*EXERCISE BRIEF*
Exact copy, pictures omitted: the line holding "building: [71,155,136,253] -> none" and every line after it down to the end of the entries.

*EXTRACTED RECORDS*
*-*-*

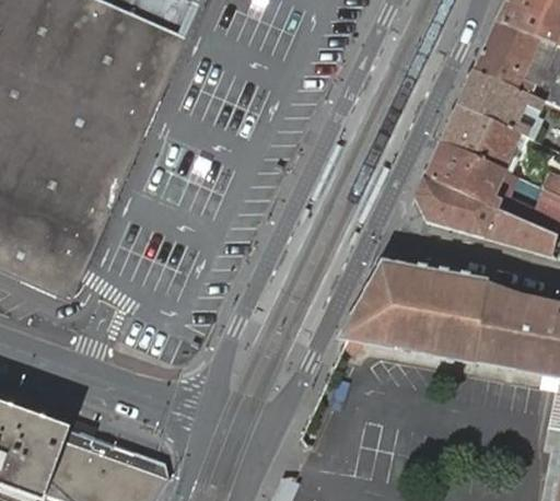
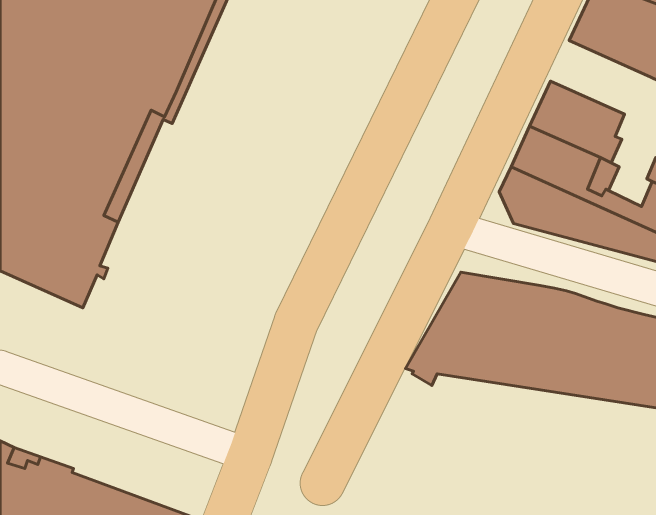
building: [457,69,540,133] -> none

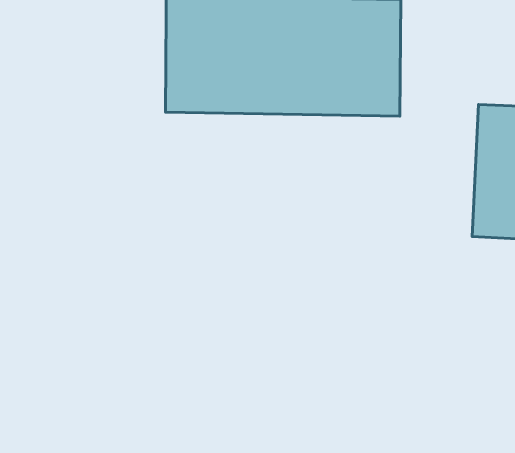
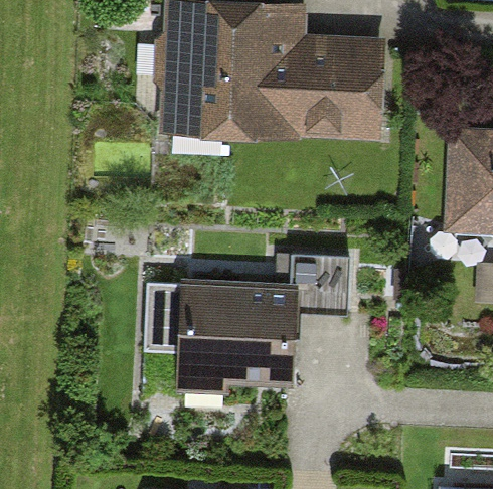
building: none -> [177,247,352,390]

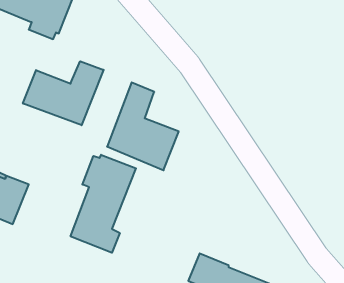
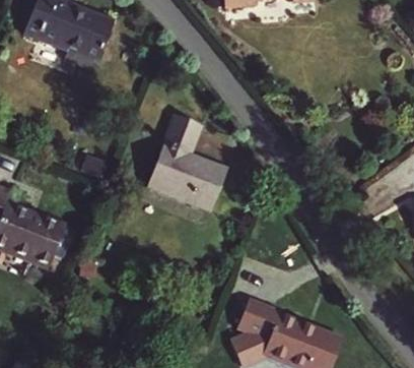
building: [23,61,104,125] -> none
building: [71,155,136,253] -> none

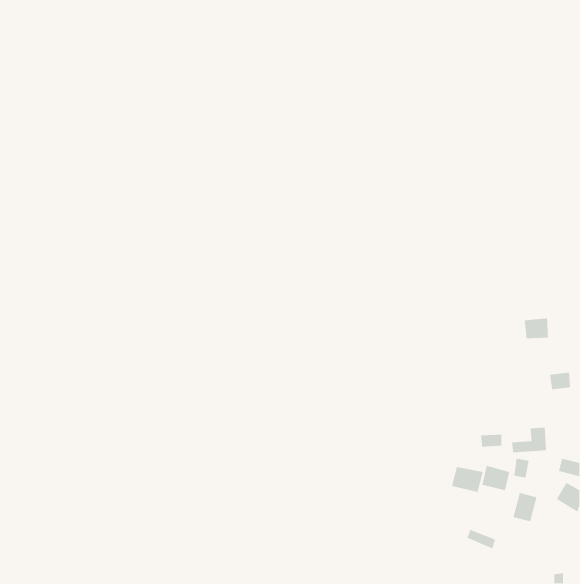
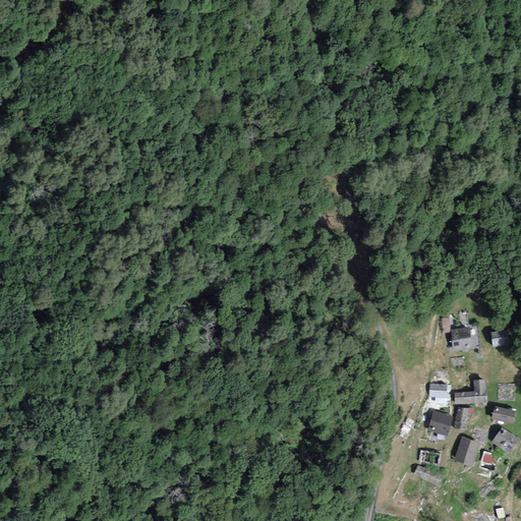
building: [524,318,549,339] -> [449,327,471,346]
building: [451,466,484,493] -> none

*-*-*

*WRITTEN ANSWER*
building: [71,155,136,253] -> none

building: [524,318,549,339] -> [449,327,471,346]
building: [451,466,484,493] -> none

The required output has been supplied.